Required action
Send back the data below exactly. Drop every picture.

Extracted records
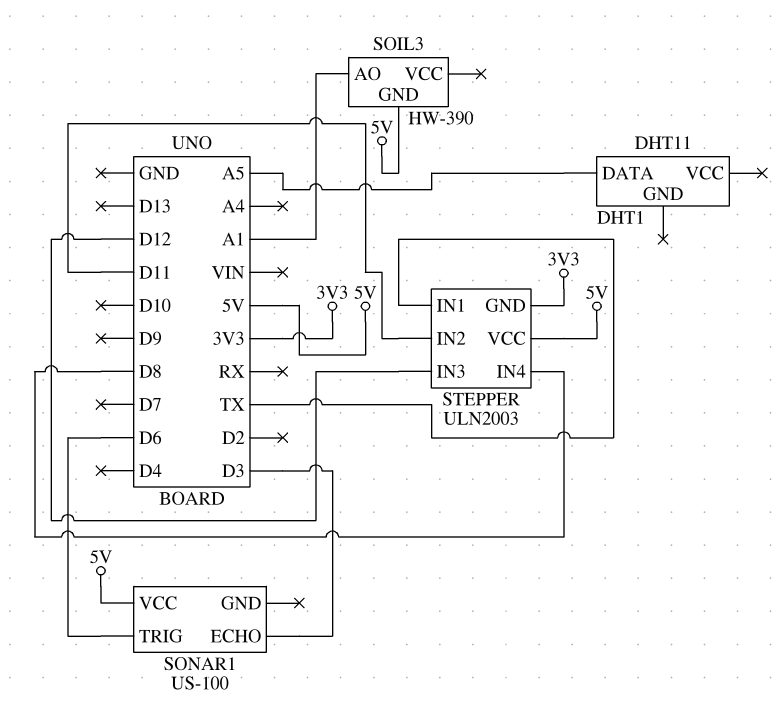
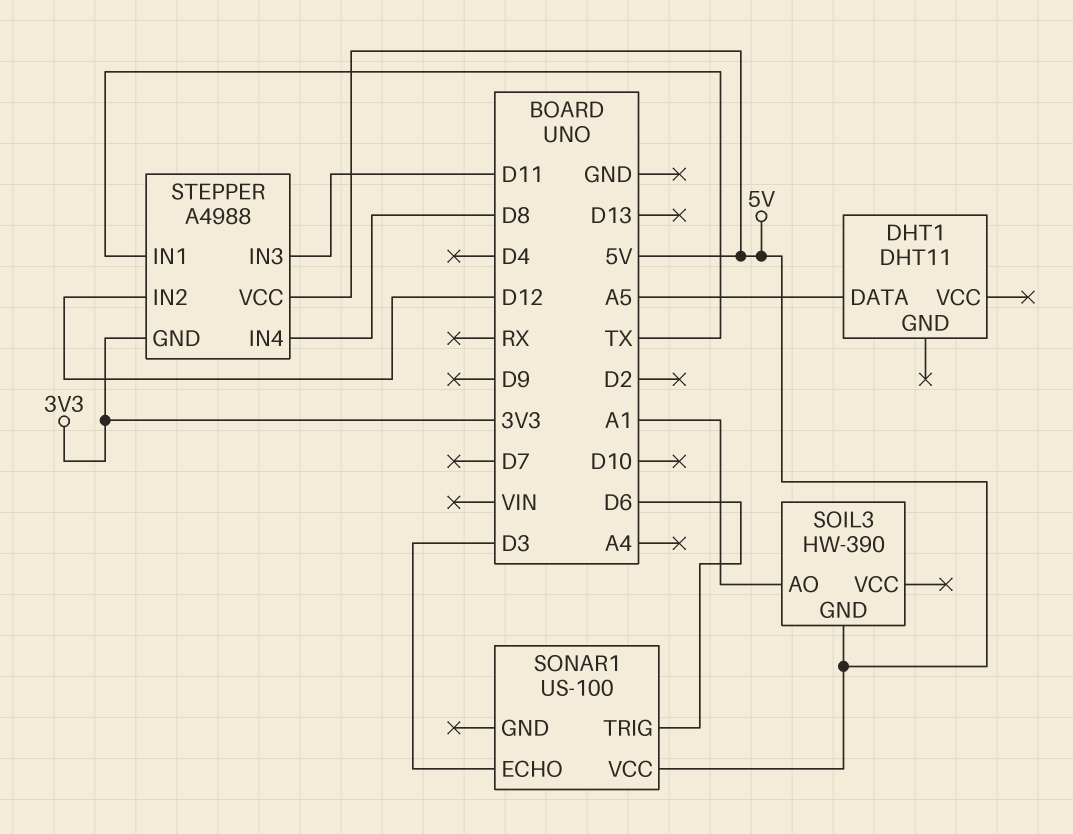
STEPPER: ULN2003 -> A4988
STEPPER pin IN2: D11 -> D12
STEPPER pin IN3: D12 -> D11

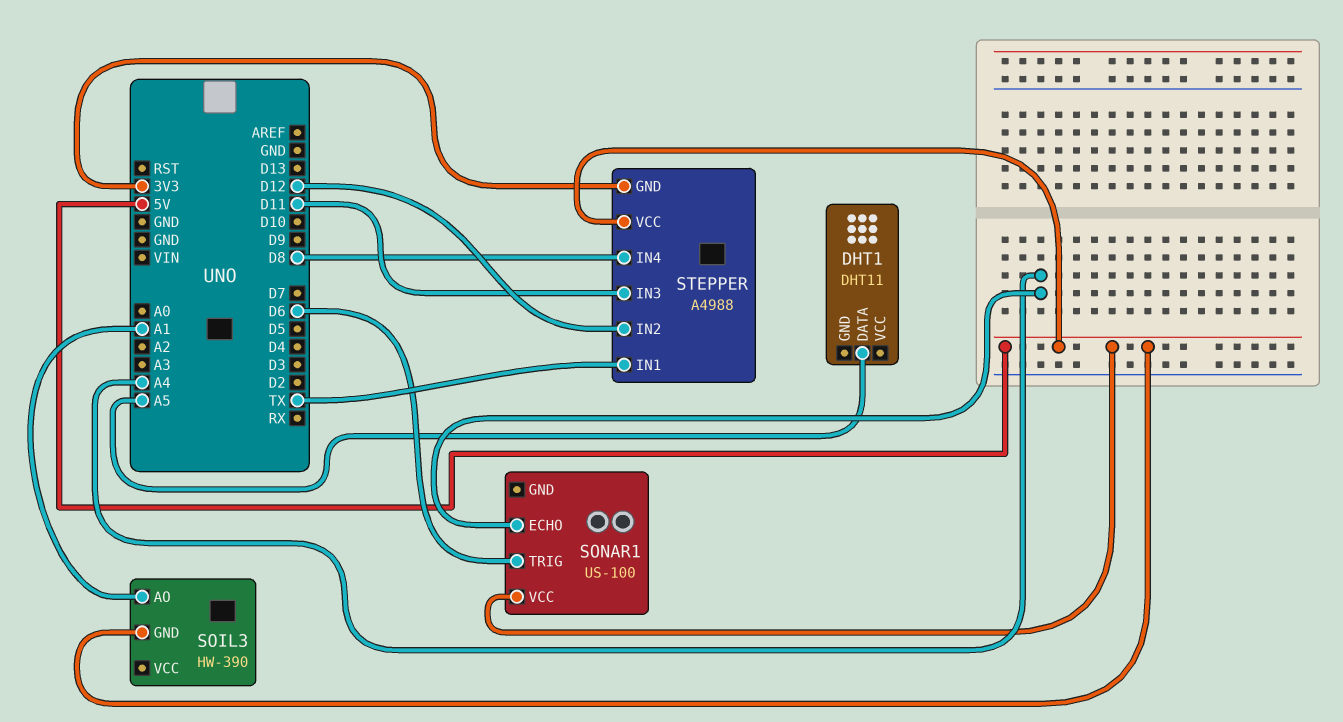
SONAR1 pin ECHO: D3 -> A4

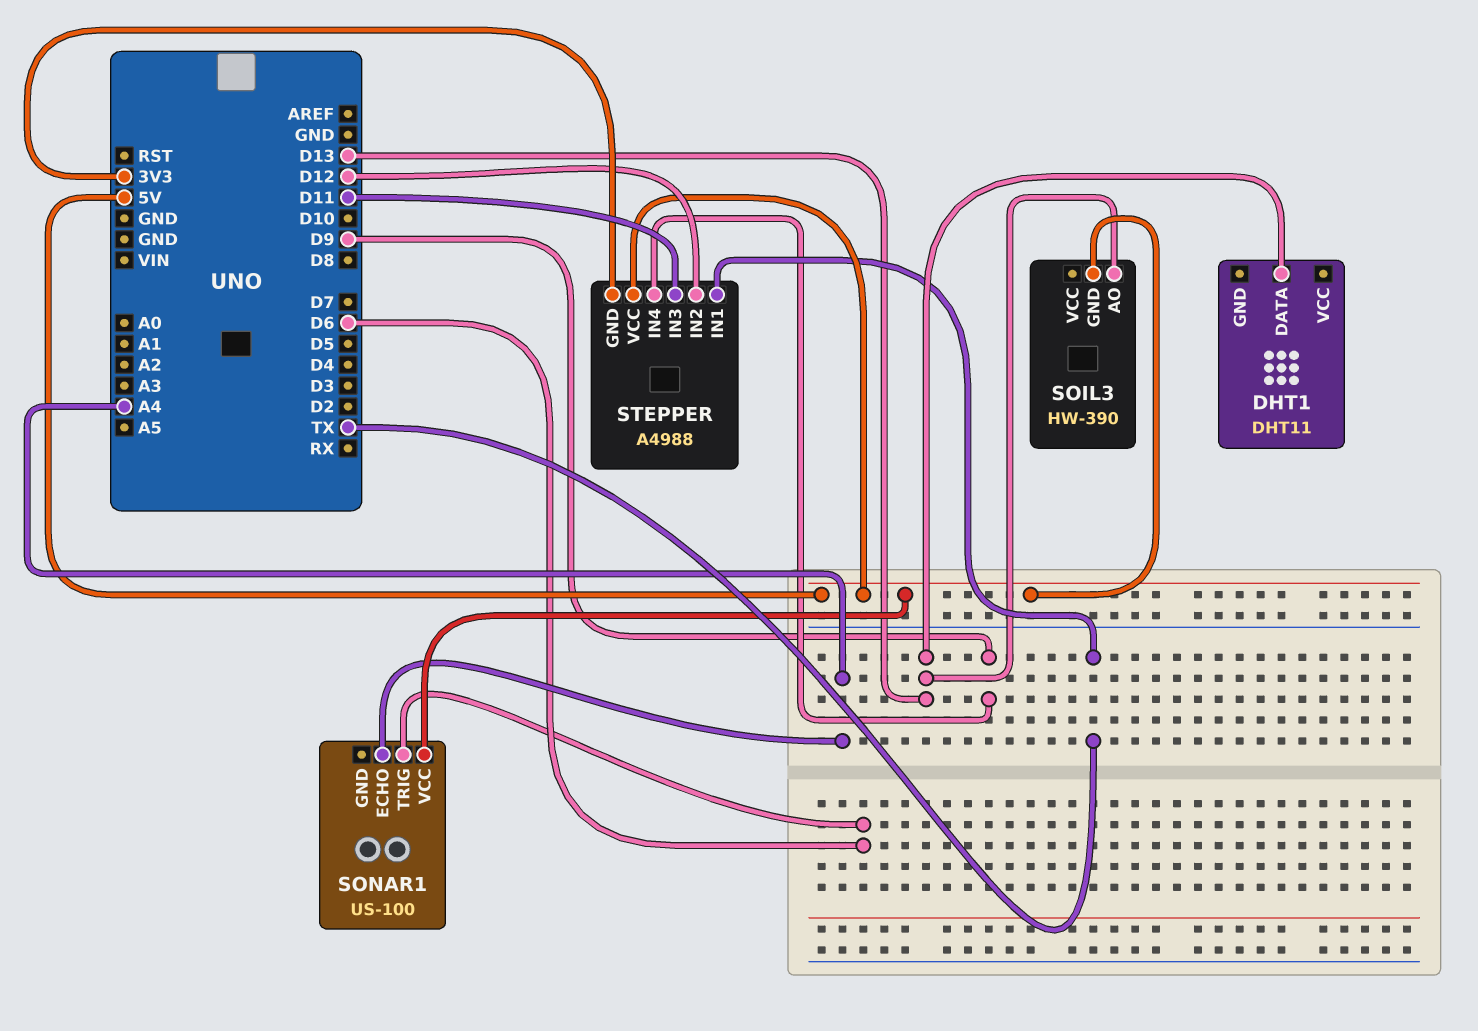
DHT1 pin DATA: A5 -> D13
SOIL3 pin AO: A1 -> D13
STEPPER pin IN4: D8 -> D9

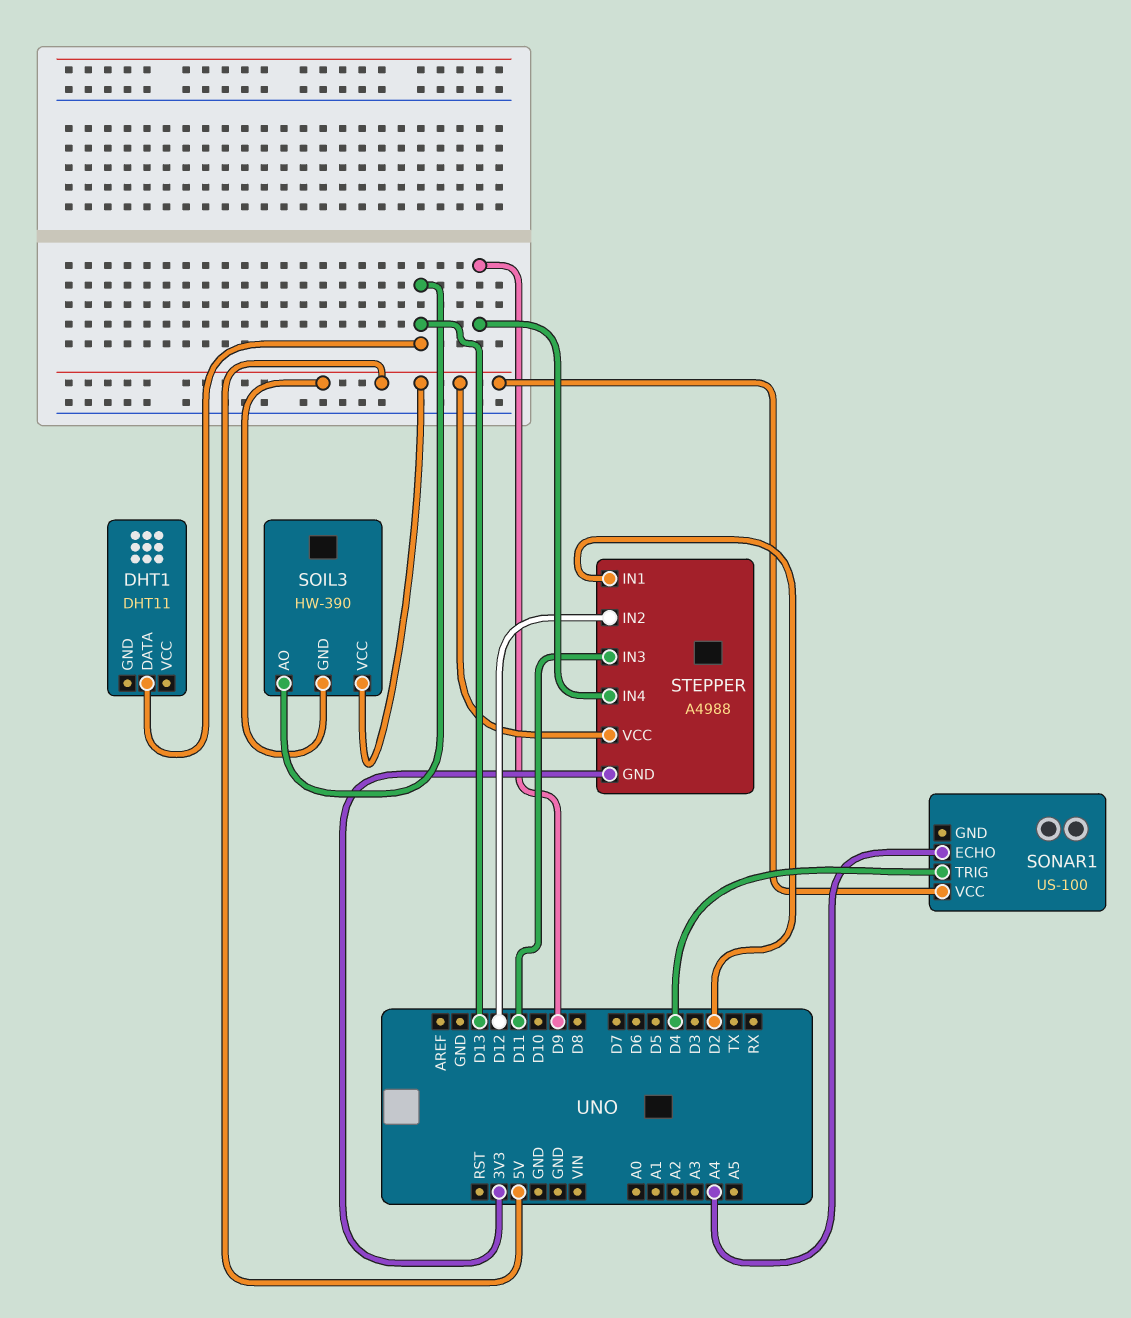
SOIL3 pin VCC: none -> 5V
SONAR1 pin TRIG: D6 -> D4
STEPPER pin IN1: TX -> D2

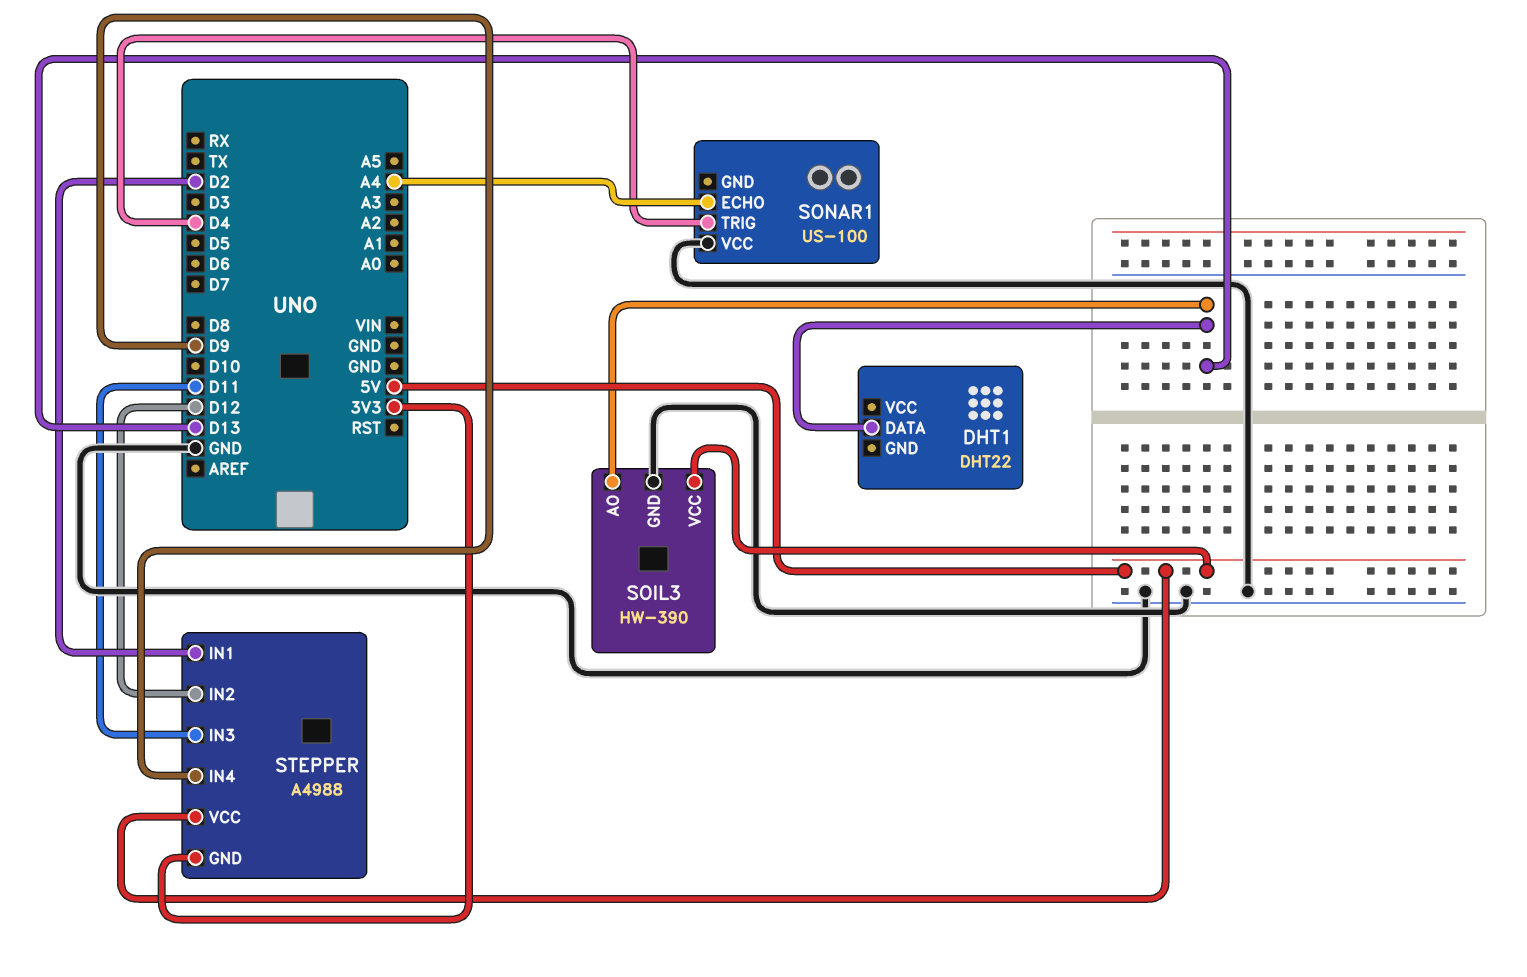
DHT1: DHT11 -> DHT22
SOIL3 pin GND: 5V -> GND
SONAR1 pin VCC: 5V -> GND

Exercise result
STEPPER: ULN2003 -> A4988
STEPPER pin IN2: D11 -> D12
STEPPER pin IN3: D12 -> D11

SONAR1 pin ECHO: D3 -> A4

DHT1 pin DATA: A5 -> D13
SOIL3 pin AO: A1 -> D13
STEPPER pin IN4: D8 -> D9

SOIL3 pin VCC: none -> 5V
SONAR1 pin TRIG: D6 -> D4
STEPPER pin IN1: TX -> D2

DHT1: DHT11 -> DHT22
SOIL3 pin GND: 5V -> GND
SONAR1 pin VCC: 5V -> GND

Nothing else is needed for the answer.